[start Material shown]

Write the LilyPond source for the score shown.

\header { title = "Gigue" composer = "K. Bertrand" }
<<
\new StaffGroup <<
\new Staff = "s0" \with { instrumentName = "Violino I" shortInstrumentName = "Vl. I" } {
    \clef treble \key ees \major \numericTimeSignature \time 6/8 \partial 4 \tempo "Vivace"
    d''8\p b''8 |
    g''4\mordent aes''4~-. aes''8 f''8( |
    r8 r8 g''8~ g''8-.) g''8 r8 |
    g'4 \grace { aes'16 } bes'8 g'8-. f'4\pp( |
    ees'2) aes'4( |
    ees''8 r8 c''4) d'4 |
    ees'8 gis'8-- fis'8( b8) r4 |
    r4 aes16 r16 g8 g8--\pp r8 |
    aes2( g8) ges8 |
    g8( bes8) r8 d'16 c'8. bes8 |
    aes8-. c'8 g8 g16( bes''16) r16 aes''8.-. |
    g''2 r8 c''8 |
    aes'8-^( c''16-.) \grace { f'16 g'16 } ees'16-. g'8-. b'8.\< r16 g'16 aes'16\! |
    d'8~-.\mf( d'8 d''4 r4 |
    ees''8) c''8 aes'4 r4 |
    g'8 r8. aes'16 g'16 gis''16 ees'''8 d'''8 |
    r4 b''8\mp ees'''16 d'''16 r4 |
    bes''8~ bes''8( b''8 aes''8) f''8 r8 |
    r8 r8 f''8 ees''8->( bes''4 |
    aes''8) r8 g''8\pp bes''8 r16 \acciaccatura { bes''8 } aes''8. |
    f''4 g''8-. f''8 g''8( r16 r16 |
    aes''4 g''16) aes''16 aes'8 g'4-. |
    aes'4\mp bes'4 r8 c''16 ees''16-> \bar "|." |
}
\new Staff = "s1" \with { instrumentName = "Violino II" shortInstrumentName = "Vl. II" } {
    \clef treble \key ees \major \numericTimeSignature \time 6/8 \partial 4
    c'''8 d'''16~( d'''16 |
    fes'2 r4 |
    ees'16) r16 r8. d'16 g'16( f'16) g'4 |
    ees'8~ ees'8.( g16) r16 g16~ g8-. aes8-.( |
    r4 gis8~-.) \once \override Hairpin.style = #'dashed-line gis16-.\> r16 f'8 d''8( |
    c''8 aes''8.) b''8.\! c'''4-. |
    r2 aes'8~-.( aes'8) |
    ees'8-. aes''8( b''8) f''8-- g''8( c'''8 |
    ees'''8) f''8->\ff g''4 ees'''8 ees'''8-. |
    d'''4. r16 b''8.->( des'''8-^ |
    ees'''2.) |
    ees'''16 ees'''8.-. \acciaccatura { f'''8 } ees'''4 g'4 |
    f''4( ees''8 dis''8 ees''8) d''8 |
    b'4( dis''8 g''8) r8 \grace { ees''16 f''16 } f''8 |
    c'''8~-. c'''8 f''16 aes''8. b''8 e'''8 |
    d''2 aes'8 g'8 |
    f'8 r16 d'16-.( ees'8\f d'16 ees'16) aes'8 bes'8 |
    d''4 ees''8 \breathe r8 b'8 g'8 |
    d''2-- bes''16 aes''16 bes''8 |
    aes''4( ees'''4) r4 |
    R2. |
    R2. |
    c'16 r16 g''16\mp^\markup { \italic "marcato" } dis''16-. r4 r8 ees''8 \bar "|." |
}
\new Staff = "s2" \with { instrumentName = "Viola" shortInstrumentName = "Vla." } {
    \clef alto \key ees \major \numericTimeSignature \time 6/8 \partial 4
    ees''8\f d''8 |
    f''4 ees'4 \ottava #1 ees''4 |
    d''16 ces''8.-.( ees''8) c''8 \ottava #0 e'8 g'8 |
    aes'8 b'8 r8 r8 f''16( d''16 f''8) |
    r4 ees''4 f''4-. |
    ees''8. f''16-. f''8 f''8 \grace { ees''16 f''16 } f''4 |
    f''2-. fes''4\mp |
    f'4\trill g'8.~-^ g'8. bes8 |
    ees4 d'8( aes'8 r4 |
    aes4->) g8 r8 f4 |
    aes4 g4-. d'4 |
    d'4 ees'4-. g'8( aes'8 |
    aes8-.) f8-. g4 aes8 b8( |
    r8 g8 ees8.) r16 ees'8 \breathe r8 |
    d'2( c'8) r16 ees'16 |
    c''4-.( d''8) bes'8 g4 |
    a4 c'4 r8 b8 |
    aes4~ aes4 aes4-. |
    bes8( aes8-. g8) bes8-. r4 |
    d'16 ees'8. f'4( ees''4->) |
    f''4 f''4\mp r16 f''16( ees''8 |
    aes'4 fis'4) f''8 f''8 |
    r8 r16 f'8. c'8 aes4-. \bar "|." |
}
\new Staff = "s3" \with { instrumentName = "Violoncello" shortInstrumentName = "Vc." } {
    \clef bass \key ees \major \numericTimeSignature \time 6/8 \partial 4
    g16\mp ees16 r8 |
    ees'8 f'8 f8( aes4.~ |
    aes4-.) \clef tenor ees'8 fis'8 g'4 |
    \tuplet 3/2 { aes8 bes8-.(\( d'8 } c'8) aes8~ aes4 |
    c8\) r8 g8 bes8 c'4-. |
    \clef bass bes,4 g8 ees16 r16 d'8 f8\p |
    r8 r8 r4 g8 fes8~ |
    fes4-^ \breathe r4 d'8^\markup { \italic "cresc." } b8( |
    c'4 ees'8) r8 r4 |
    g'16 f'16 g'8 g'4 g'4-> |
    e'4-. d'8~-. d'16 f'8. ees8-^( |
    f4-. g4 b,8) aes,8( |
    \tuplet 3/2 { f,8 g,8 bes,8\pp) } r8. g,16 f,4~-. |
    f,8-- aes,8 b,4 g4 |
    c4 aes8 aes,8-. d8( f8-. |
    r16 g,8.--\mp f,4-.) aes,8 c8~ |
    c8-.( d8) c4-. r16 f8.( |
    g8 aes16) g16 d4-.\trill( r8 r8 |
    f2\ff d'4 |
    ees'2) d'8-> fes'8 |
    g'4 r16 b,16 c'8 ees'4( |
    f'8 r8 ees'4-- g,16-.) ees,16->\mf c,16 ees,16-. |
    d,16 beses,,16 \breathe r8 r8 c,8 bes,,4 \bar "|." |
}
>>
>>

[end Material shown]

Your objective ▸ Gather every line in the material above that contains the word "major". Case counts.

Solution to this task ▸
    \clef treble \key ees \major \numericTimeSignature \time 6/8 \partial 4 \tempo "Vivace"
    \clef treble \key ees \major \numericTimeSignature \time 6/8 \partial 4
    \clef alto \key ees \major \numericTimeSignature \time 6/8 \partial 4
    \clef bass \key ees \major \numericTimeSignature \time 6/8 \partial 4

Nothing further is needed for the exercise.